To be done. Would you copy the listing word for word, from the line containing "Curie [68, 134]" through the last line of the listing (both included), leaving out the pictures?

Data listing.
★ ★ ★

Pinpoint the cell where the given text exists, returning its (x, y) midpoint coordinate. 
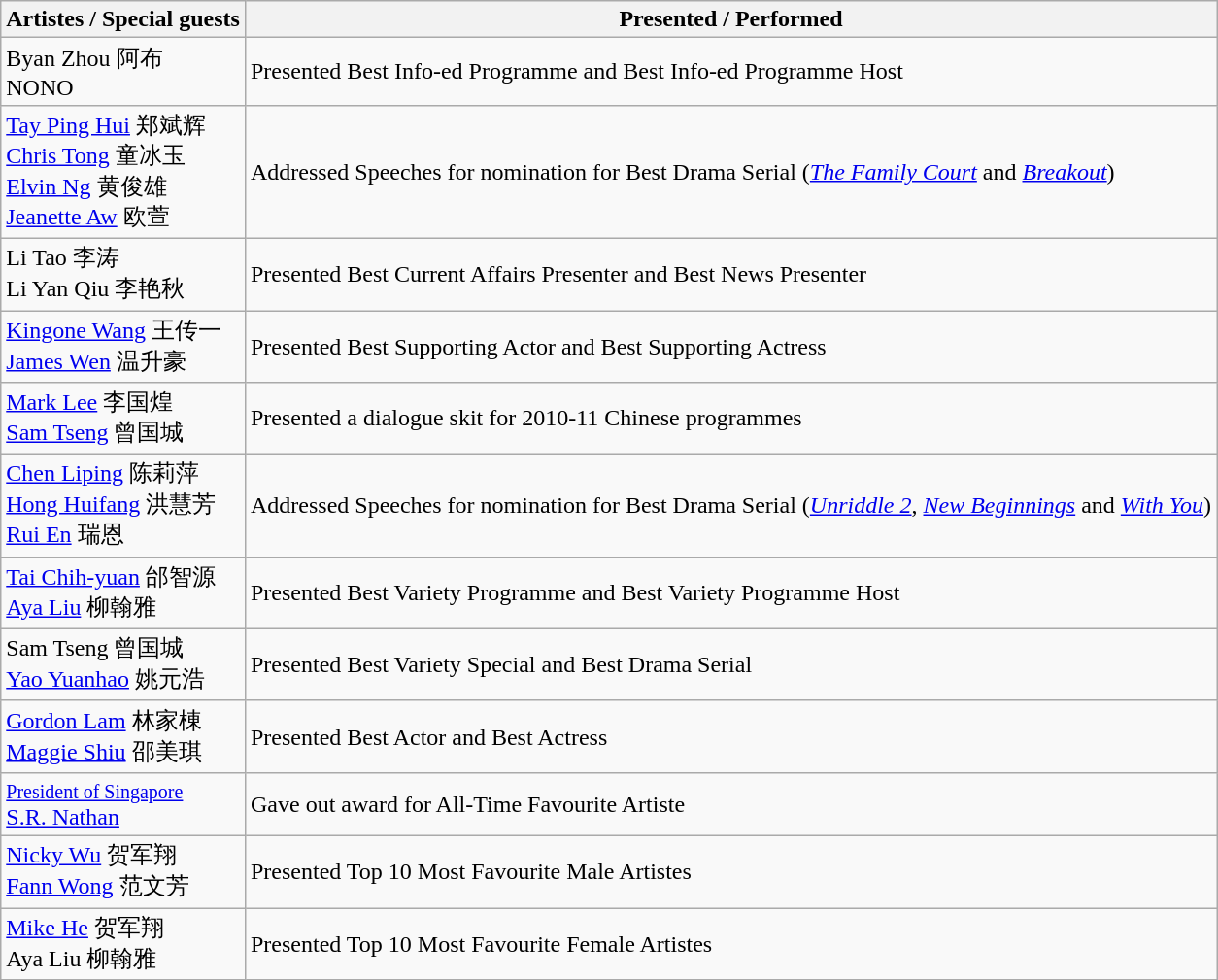
Mike He 贺军翔 Aya Liu 柳翰雅 (123, 943)
Li Tao 李涛Li Yan Qiu 李艳秋 (123, 274)
Nicky Wu 贺军翔 Fann Wong 范文芳 (123, 871)
Sam Tseng 曾国城Yao Yuanhao 姚元浩 (123, 664)
Chen Liping 陈莉萍Hong Huifang 洪慧芳Rui En 瑞恩 (123, 506)
Byan Zhou 阿布NONO (123, 72)
Presented Best Supporting Actor and Best Supporting Actress (730, 347)
Presented Best Info-ed Programme and Best Info-ed Programme Host (730, 72)
Addressed Speeches for nomination for Best Drama Serial (Unriddle 2, New Beginnings and With You) (730, 506)
Presented Top 10 Most Favourite Male Artistes (730, 871)
Presented Top 10 Most Favourite Female Artistes (730, 943)
Presented Best Current Affairs Presenter and Best News Presenter (730, 274)
Kingone Wang 王传一James Wen 温升豪 (123, 347)
Mark Lee 李国煌Sam Tseng 曾国城 (123, 419)
Presented / Performed (730, 19)
Tai Chih-yuan 邰智源 Aya Liu 柳翰雅 (123, 592)
Presented Best Variety Special and Best Drama Serial (730, 664)
Presented a dialogue skit for 2010-11 Chinese programmes (730, 419)
Addressed Speeches for nomination for Best Drama Serial (The Family Court and Breakout) (730, 171)
Tay Ping Hui 郑斌辉Chris Tong 童冰玉Elvin Ng 黄俊雄Jeanette Aw 欧萱 (123, 171)
Presented Best Variety Programme and Best Variety Programme Host (730, 592)
Gordon Lam 林家棟Maggie Shiu 邵美琪 (123, 736)
President of SingaporeS.R. Nathan (123, 804)
Presented Best Actor and Best Actress (730, 736)
Gave out award for All-Time Favourite Artiste (730, 804)
Artistes / Special guests (123, 19)
Pinpoint the cell where the given text exists, returning its (X, Y) midpoint coordinate. 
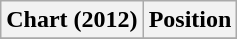
Chart (2012) (72, 20)
Position (190, 20)
Locate the cell with the specified text and output its [x, y] center coordinate. 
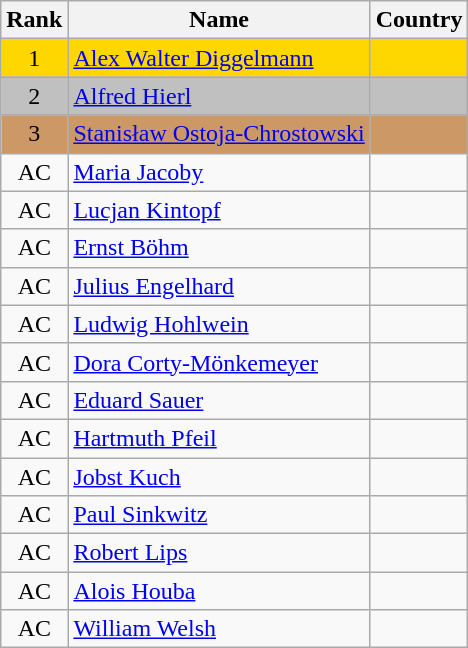
Ludwig Hohlwein [219, 324]
Name [219, 20]
William Welsh [219, 629]
Jobst Kuch [219, 477]
Alfred Hierl [219, 96]
Ernst Böhm [219, 248]
Alex Walter Diggelmann [219, 58]
Country [419, 20]
2 [34, 96]
Paul Sinkwitz [219, 515]
Alois Houba [219, 591]
1 [34, 58]
Lucjan Kintopf [219, 210]
3 [34, 134]
Stanisław Ostoja-Chrostowski [219, 134]
Dora Corty-Mönkemeyer [219, 362]
Robert Lips [219, 553]
Hartmuth Pfeil [219, 438]
Maria Jacoby [219, 172]
Julius Engelhard [219, 286]
Eduard Sauer [219, 400]
Rank [34, 20]
Return the [x, y] coordinate for the center point of the cell that contains the specified text.  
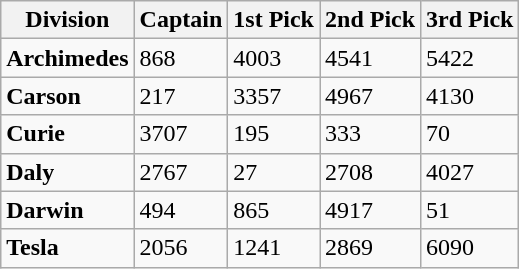
Curie [68, 134]
2056 [181, 248]
2869 [370, 248]
Tesla [68, 248]
3357 [274, 96]
865 [274, 210]
1st Pick [274, 20]
Captain [181, 20]
1241 [274, 248]
Darwin [68, 210]
51 [470, 210]
217 [181, 96]
3rd Pick [470, 20]
494 [181, 210]
70 [470, 134]
4967 [370, 96]
3707 [181, 134]
2nd Pick [370, 20]
Carson [68, 96]
333 [370, 134]
195 [274, 134]
868 [181, 58]
5422 [470, 58]
2767 [181, 172]
4027 [470, 172]
4003 [274, 58]
4917 [370, 210]
27 [274, 172]
2708 [370, 172]
6090 [470, 248]
Division [68, 20]
4130 [470, 96]
4541 [370, 58]
Archimedes [68, 58]
Daly [68, 172]
Provide the [x, y] coordinate of the cell's center where the given text is located.  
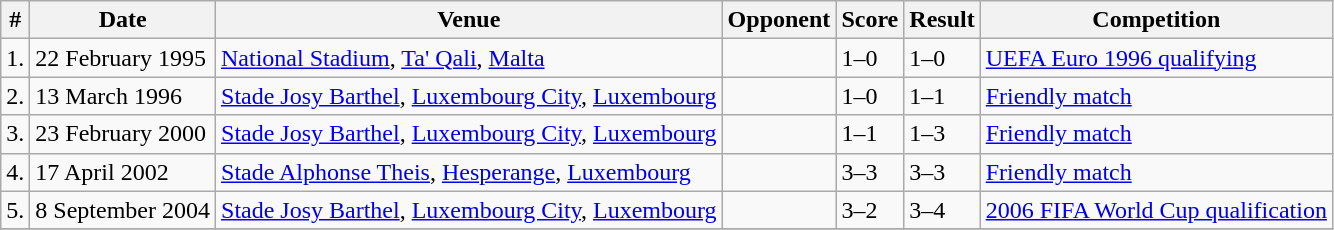
Opponent [779, 20]
Date [123, 20]
3–2 [870, 210]
2006 FIFA World Cup qualification [1156, 210]
2. [16, 96]
Stade Alphonse Theis, Hesperange, Luxembourg [470, 172]
Competition [1156, 20]
Score [870, 20]
4. [16, 172]
# [16, 20]
UEFA Euro 1996 qualifying [1156, 58]
8 September 2004 [123, 210]
National Stadium, Ta' Qali, Malta [470, 58]
5. [16, 210]
Venue [470, 20]
1. [16, 58]
22 February 1995 [123, 58]
3. [16, 134]
23 February 2000 [123, 134]
Result [942, 20]
3–4 [942, 210]
1–3 [942, 134]
17 April 2002 [123, 172]
13 March 1996 [123, 96]
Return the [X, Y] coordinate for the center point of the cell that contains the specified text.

★ ★ ★

The response.
Curie [68, 134]
2056 [181, 248]
2869 [370, 248]
Tesla [68, 248]
3357 [274, 96]
865 [274, 210]
1st Pick [274, 20]
Captain [181, 20]
1241 [274, 248]
Darwin [68, 210]
51 [470, 210]
217 [181, 96]
3rd Pick [470, 20]
494 [181, 210]
70 [470, 134]
4967 [370, 96]
3707 [181, 134]
2nd Pick [370, 20]
Carson [68, 96]
333 [370, 134]
195 [274, 134]
868 [181, 58]
5422 [470, 58]
2767 [181, 172]
4027 [470, 172]
4003 [274, 58]
4917 [370, 210]
27 [274, 172]
2708 [370, 172]
6090 [470, 248]
Division [68, 20]
4130 [470, 96]
4541 [370, 58]
Archimedes [68, 58]
Daly [68, 172]
Provide the [x, y] coordinate of the cell's center where the given text is located.  
Opponent [779, 20]
Date [123, 20]
3–2 [870, 210]
2006 FIFA World Cup qualification [1156, 210]
2. [16, 96]
Stade Alphonse Theis, Hesperange, Luxembourg [470, 172]
Competition [1156, 20]
Score [870, 20]
4. [16, 172]
# [16, 20]
UEFA Euro 1996 qualifying [1156, 58]
8 September 2004 [123, 210]
National Stadium, Ta' Qali, Malta [470, 58]
5. [16, 210]
Venue [470, 20]
1. [16, 58]
22 February 1995 [123, 58]
3. [16, 134]
23 February 2000 [123, 134]
Result [942, 20]
3–4 [942, 210]
1–3 [942, 134]
17 April 2002 [123, 172]
13 March 1996 [123, 96]
Return the [X, Y] coordinate for the center point of the cell that contains the specified text.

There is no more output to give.